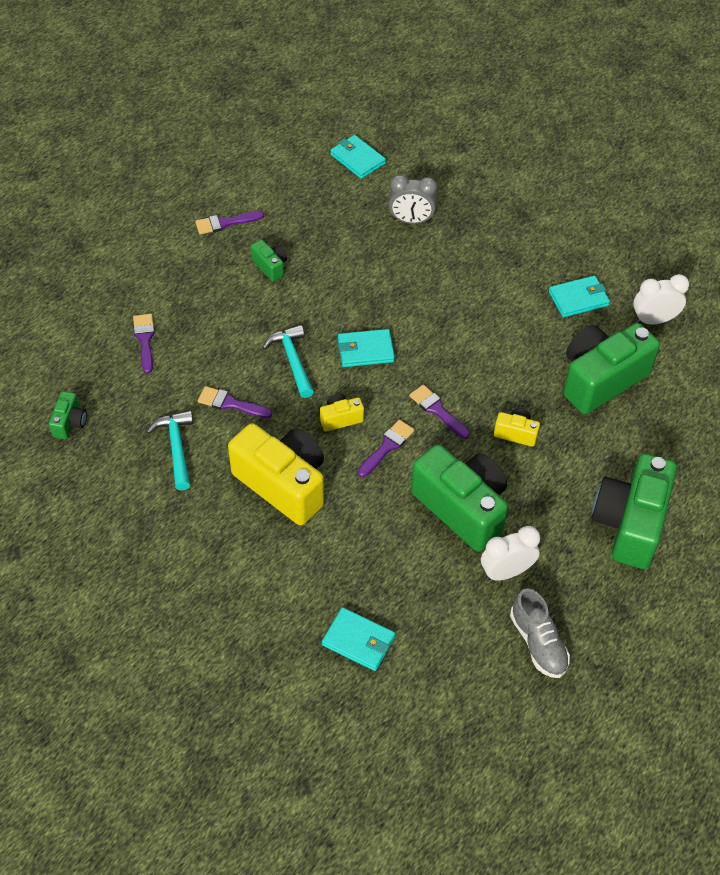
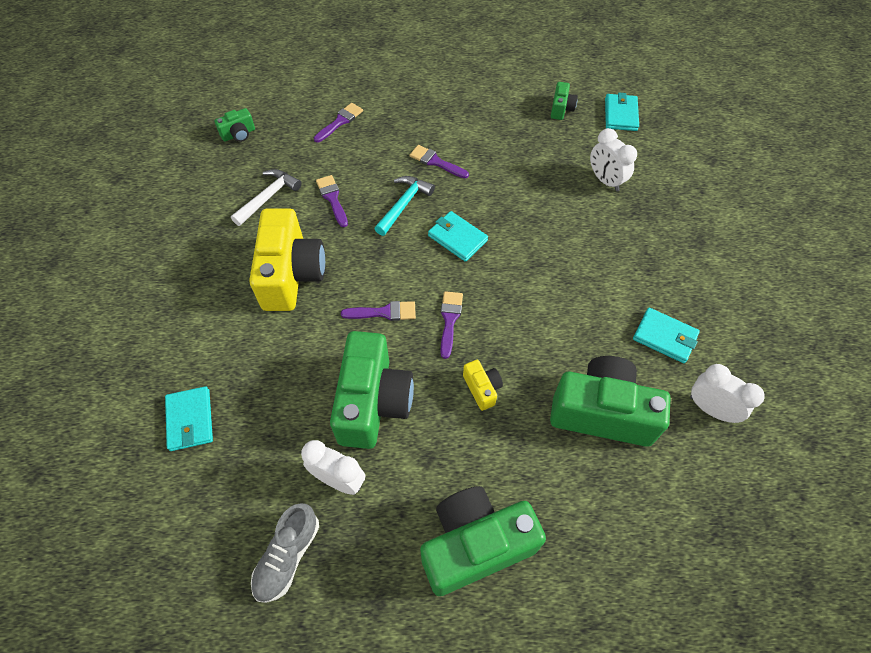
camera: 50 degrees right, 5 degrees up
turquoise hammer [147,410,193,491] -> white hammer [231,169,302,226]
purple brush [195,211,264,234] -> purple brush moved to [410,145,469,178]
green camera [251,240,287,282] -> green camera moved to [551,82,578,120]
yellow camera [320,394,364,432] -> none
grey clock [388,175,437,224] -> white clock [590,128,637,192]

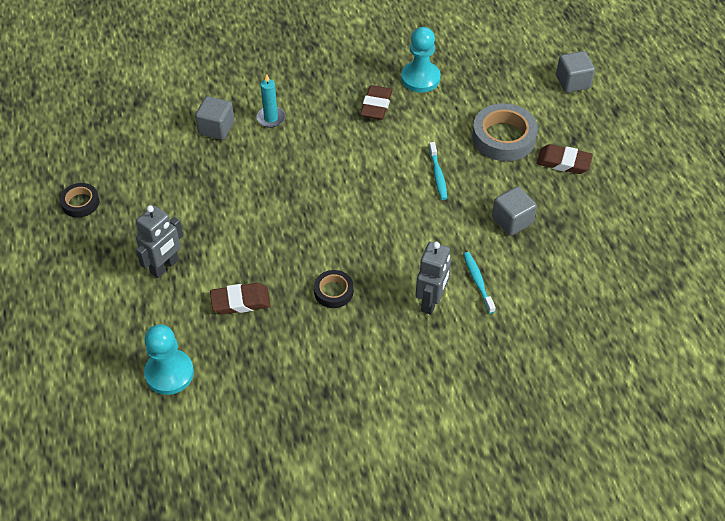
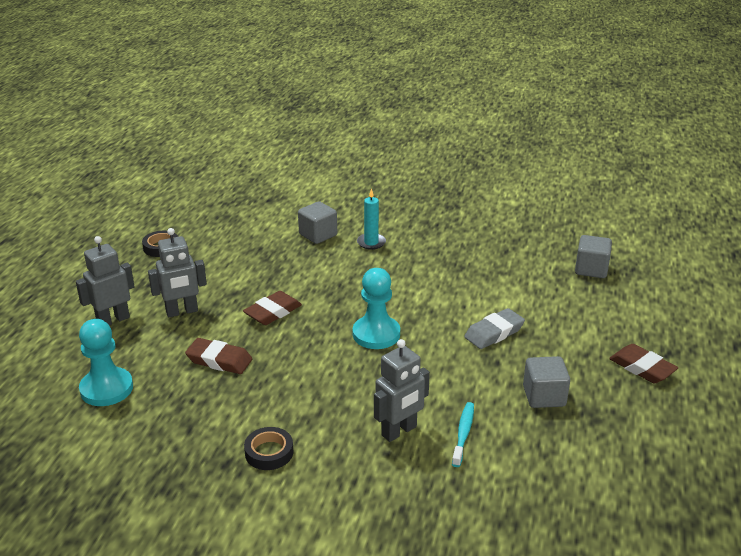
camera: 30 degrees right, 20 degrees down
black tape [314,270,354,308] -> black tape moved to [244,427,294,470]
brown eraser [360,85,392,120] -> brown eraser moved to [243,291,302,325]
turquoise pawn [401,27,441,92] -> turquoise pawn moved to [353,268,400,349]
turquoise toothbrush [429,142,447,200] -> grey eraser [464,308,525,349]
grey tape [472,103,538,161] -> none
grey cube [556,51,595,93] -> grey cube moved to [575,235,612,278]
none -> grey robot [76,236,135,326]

* * *

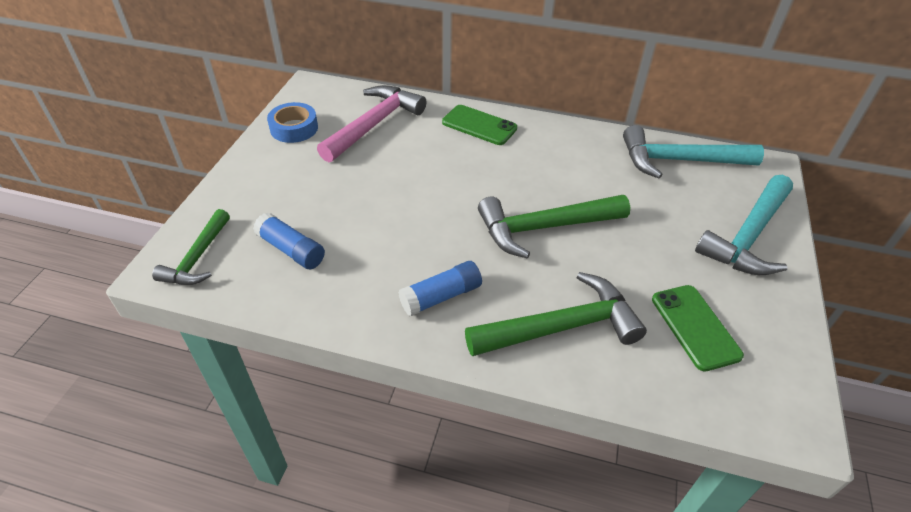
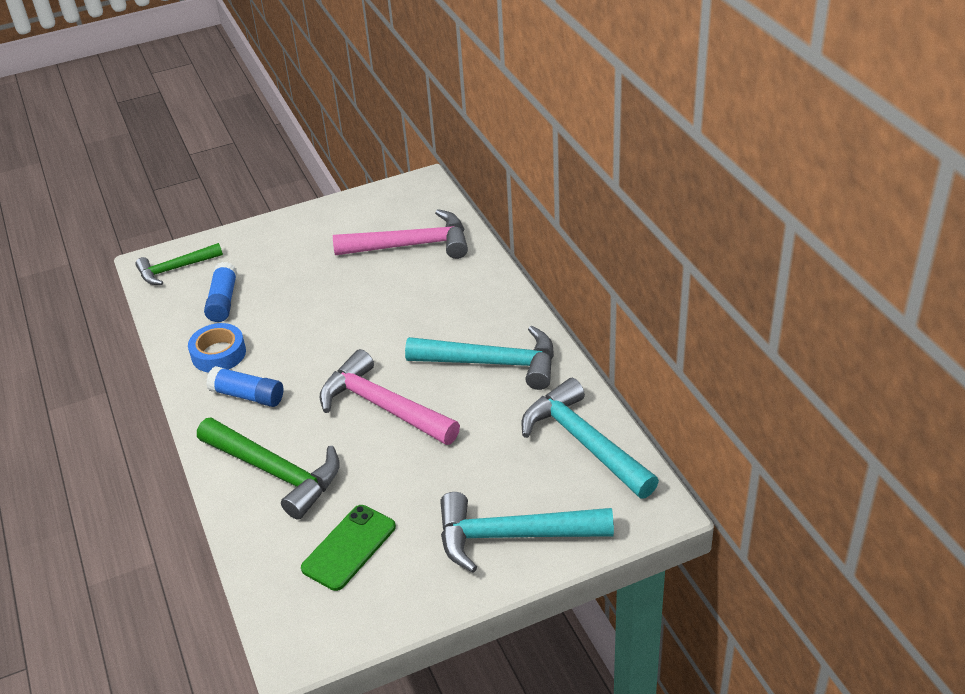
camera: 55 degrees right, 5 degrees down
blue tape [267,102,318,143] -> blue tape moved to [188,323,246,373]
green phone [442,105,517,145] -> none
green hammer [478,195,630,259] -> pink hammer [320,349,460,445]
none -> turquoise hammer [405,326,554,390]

§ Your goal: Identify the lines in the entries that hold "degrees" and return each one.

§ Solution for this task:
camera: 50 degrees right, 5 degrees up
camera: 30 degrees right, 20 degrees down
camera: 55 degrees right, 5 degrees down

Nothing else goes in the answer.